- [INSTRUCTIONS FOR THE TASK] Return the listing in full. Keep every word as it stands.

BEGIN DATASET RECORDS

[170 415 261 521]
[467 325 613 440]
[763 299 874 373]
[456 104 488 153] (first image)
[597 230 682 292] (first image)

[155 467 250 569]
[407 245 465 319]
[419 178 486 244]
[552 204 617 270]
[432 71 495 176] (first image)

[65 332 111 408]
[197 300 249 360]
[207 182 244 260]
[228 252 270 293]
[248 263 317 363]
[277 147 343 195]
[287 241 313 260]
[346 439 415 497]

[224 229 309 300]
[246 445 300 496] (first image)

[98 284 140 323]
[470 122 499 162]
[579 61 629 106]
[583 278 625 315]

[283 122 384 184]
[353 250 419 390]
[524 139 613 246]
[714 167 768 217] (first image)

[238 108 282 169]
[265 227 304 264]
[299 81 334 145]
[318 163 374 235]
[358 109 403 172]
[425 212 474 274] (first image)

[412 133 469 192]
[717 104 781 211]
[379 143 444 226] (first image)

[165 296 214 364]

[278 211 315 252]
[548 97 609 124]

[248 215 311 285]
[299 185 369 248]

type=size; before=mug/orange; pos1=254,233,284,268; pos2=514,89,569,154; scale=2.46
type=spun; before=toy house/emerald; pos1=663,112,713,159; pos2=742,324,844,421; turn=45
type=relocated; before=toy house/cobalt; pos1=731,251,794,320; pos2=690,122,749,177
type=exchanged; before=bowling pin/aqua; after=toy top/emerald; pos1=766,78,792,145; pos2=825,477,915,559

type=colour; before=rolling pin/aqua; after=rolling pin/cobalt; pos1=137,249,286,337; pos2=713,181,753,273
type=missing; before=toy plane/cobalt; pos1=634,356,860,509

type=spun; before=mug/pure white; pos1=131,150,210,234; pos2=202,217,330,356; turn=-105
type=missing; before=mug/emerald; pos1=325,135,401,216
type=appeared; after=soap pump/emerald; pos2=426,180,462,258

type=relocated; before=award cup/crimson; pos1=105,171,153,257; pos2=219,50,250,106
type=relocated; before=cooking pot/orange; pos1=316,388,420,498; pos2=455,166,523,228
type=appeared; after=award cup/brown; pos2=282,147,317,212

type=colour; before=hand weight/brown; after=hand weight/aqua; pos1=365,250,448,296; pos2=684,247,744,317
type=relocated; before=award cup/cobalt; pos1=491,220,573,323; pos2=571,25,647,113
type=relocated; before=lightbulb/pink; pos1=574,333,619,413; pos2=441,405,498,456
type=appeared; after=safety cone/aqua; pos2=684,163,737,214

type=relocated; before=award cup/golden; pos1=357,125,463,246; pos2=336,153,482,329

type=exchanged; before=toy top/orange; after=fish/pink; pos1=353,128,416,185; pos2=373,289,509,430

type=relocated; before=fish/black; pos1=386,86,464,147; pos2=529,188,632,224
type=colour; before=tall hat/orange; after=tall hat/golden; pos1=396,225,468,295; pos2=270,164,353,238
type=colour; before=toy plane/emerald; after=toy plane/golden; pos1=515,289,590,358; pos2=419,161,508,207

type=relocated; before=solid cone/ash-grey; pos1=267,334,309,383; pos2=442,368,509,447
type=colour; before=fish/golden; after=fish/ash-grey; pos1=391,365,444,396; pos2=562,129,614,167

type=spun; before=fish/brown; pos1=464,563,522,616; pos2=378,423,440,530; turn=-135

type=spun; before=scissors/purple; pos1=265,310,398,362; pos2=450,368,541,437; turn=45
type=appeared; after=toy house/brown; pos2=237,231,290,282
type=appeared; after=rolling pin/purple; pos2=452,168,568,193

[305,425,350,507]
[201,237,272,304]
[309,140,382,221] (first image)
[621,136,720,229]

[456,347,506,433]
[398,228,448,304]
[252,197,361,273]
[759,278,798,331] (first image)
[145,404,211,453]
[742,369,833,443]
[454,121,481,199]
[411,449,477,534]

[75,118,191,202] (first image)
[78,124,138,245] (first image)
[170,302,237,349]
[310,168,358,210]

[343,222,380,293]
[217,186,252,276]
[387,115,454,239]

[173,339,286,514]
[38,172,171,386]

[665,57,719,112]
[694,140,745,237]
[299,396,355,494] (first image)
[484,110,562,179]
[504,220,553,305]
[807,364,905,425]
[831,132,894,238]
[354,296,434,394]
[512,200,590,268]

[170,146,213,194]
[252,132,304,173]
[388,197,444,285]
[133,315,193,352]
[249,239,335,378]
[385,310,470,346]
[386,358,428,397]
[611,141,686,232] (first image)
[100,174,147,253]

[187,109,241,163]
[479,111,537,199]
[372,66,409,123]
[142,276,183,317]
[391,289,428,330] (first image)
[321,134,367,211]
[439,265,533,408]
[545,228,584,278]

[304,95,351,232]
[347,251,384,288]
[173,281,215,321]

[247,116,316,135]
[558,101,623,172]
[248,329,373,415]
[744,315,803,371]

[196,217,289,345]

END DATASET RECORDS

- [RESULT FOR THIS TASK]
[170 415 261 521]
[467 325 613 440]
[763 299 874 373]
[456 104 488 153] (first image)
[597 230 682 292] (first image)

[155 467 250 569]
[407 245 465 319]
[419 178 486 244]
[552 204 617 270]
[432 71 495 176] (first image)

[65 332 111 408]
[197 300 249 360]
[207 182 244 260]
[228 252 270 293]
[248 263 317 363]
[277 147 343 195]
[287 241 313 260]
[346 439 415 497]

[224 229 309 300]
[246 445 300 496] (first image)

[98 284 140 323]
[470 122 499 162]
[579 61 629 106]
[583 278 625 315]

[283 122 384 184]
[353 250 419 390]
[524 139 613 246]
[714 167 768 217] (first image)

[238 108 282 169]
[265 227 304 264]
[299 81 334 145]
[318 163 374 235]
[358 109 403 172]
[425 212 474 274] (first image)

[412 133 469 192]
[717 104 781 211]
[379 143 444 226] (first image)

[165 296 214 364]

[278 211 315 252]
[548 97 609 124]

[248 215 311 285]
[299 185 369 248]

type=size; before=mug/orange; pos1=254,233,284,268; pos2=514,89,569,154; scale=2.46
type=spun; before=toy house/emerald; pos1=663,112,713,159; pos2=742,324,844,421; turn=45
type=relocated; before=toy house/cobalt; pos1=731,251,794,320; pos2=690,122,749,177
type=exchanged; before=bowling pin/aqua; after=toy top/emerald; pos1=766,78,792,145; pos2=825,477,915,559

type=colour; before=rolling pin/aqua; after=rolling pin/cobalt; pos1=137,249,286,337; pos2=713,181,753,273
type=missing; before=toy plane/cobalt; pos1=634,356,860,509

type=spun; before=mug/pure white; pos1=131,150,210,234; pos2=202,217,330,356; turn=-105
type=missing; before=mug/emerald; pos1=325,135,401,216
type=appeared; after=soap pump/emerald; pos2=426,180,462,258

type=relocated; before=award cup/crimson; pos1=105,171,153,257; pos2=219,50,250,106
type=relocated; before=cooking pot/orange; pos1=316,388,420,498; pos2=455,166,523,228
type=appeared; after=award cup/brown; pos2=282,147,317,212

type=colour; before=hand weight/brown; after=hand weight/aqua; pos1=365,250,448,296; pos2=684,247,744,317
type=relocated; before=award cup/cobalt; pos1=491,220,573,323; pos2=571,25,647,113
type=relocated; before=lightbulb/pink; pos1=574,333,619,413; pos2=441,405,498,456
type=appeared; after=safety cone/aqua; pos2=684,163,737,214

type=relocated; before=award cup/golden; pos1=357,125,463,246; pos2=336,153,482,329

type=exchanged; before=toy top/orange; after=fish/pink; pos1=353,128,416,185; pos2=373,289,509,430

type=relocated; before=fish/black; pos1=386,86,464,147; pos2=529,188,632,224
type=colour; before=tall hat/orange; after=tall hat/golden; pos1=396,225,468,295; pos2=270,164,353,238
type=colour; before=toy plane/emerald; after=toy plane/golden; pos1=515,289,590,358; pos2=419,161,508,207

type=relocated; before=solid cone/ash-grey; pos1=267,334,309,383; pos2=442,368,509,447
type=colour; before=fish/golden; after=fish/ash-grey; pos1=391,365,444,396; pos2=562,129,614,167

type=spun; before=fish/brown; pos1=464,563,522,616; pos2=378,423,440,530; turn=-135

type=spun; before=scissors/purple; pos1=265,310,398,362; pos2=450,368,541,437; turn=45
type=appeared; after=toy house/brown; pos2=237,231,290,282
type=appeared; after=rolling pin/purple; pos2=452,168,568,193

[305,425,350,507]
[201,237,272,304]
[309,140,382,221] (first image)
[621,136,720,229]

[456,347,506,433]
[398,228,448,304]
[252,197,361,273]
[759,278,798,331] (first image)
[145,404,211,453]
[742,369,833,443]
[454,121,481,199]
[411,449,477,534]

[75,118,191,202] (first image)
[78,124,138,245] (first image)
[170,302,237,349]
[310,168,358,210]

[343,222,380,293]
[217,186,252,276]
[387,115,454,239]

[173,339,286,514]
[38,172,171,386]

[665,57,719,112]
[694,140,745,237]
[299,396,355,494] (first image)
[484,110,562,179]
[504,220,553,305]
[807,364,905,425]
[831,132,894,238]
[354,296,434,394]
[512,200,590,268]

[170,146,213,194]
[252,132,304,173]
[388,197,444,285]
[133,315,193,352]
[249,239,335,378]
[385,310,470,346]
[386,358,428,397]
[611,141,686,232] (first image)
[100,174,147,253]

[187,109,241,163]
[479,111,537,199]
[372,66,409,123]
[142,276,183,317]
[391,289,428,330] (first image)
[321,134,367,211]
[439,265,533,408]
[545,228,584,278]

[304,95,351,232]
[347,251,384,288]
[173,281,215,321]

[247,116,316,135]
[558,101,623,172]
[248,329,373,415]
[744,315,803,371]

[196,217,289,345]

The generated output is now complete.